--- Records for the exercise ---

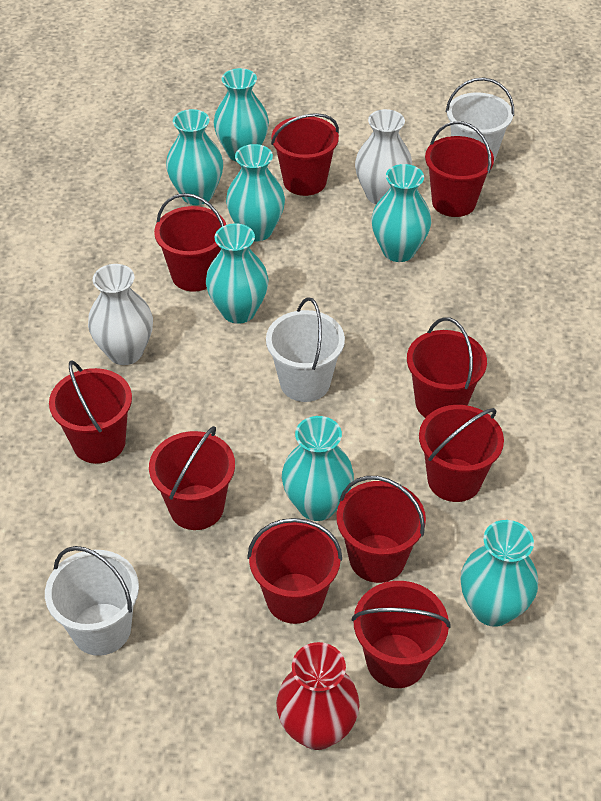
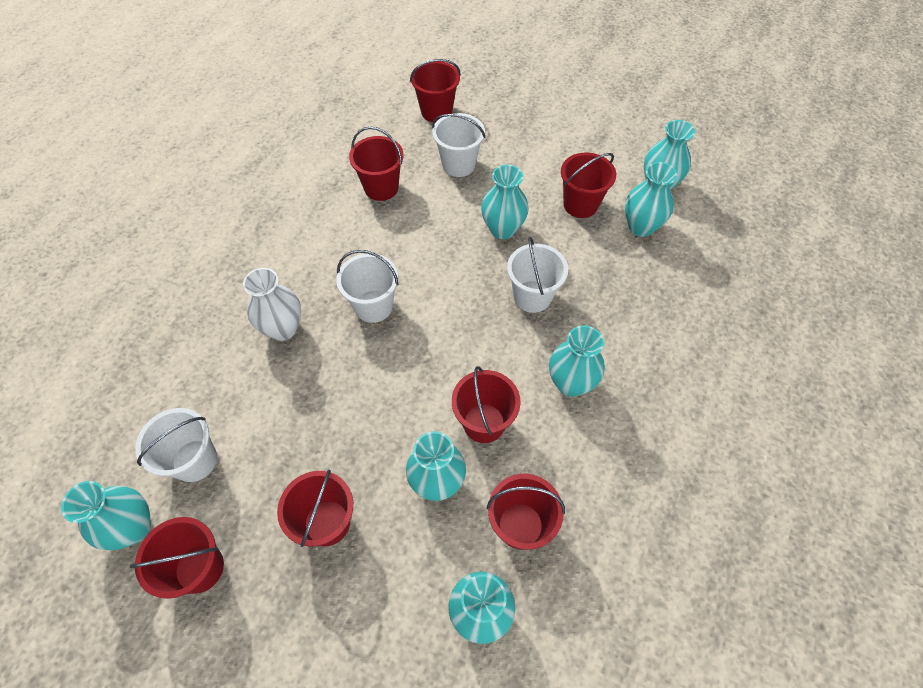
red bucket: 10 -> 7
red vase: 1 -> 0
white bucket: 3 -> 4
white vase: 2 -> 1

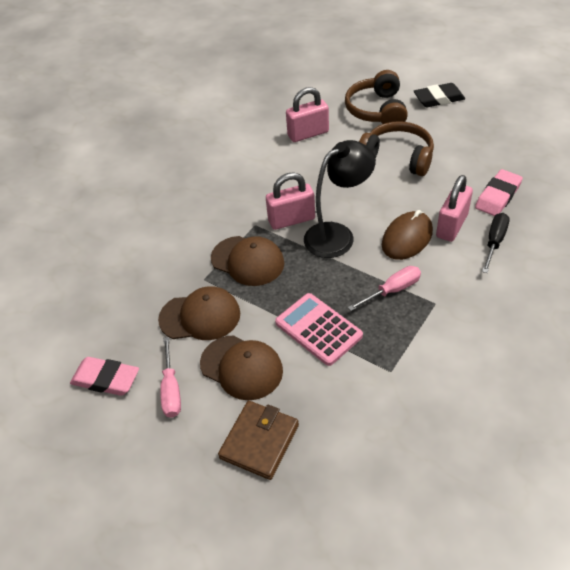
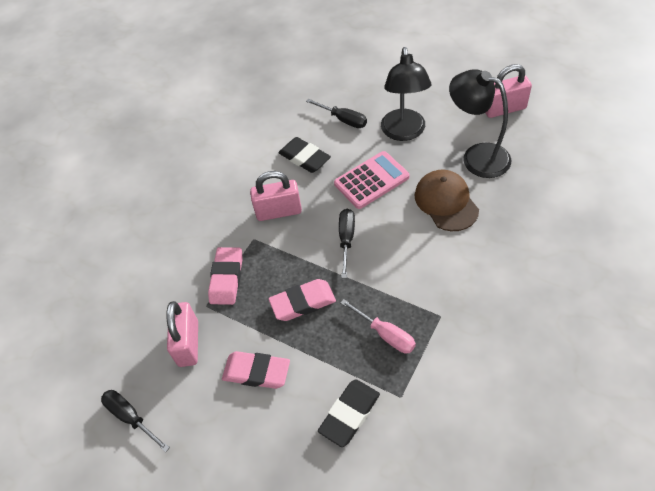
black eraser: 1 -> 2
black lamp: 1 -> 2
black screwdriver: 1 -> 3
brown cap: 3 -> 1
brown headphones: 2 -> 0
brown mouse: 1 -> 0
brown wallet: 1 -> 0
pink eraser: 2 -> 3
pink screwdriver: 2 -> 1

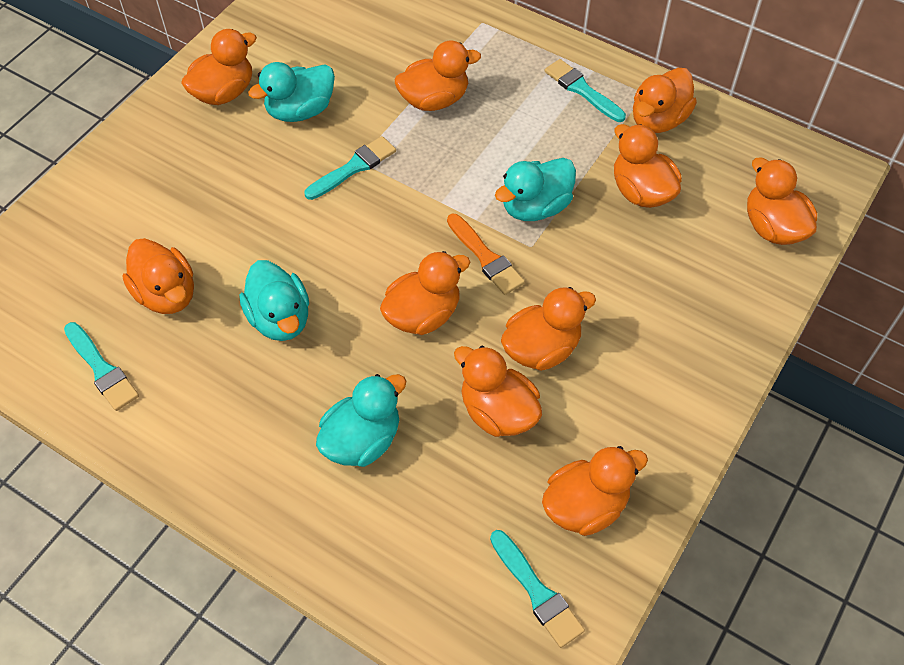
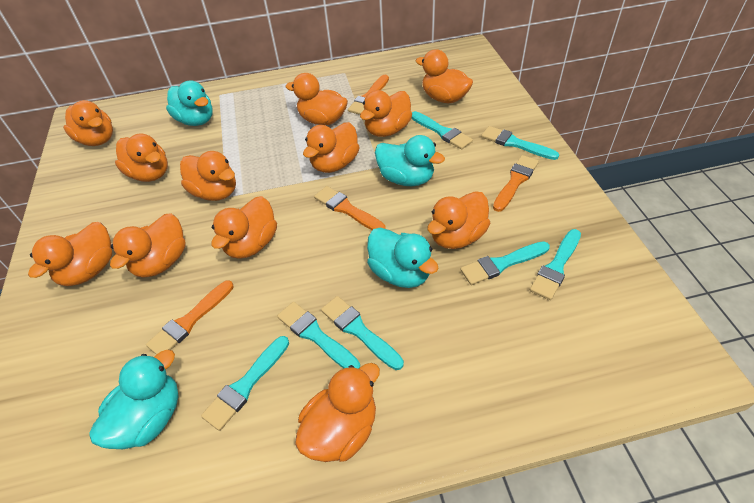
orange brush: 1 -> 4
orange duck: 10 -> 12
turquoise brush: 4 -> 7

---

#### [Task]
Copy out each line of the listing that holds the word "black".

#### [Result below]
black eraser: 1 -> 2
black lamp: 1 -> 2
black screwdriver: 1 -> 3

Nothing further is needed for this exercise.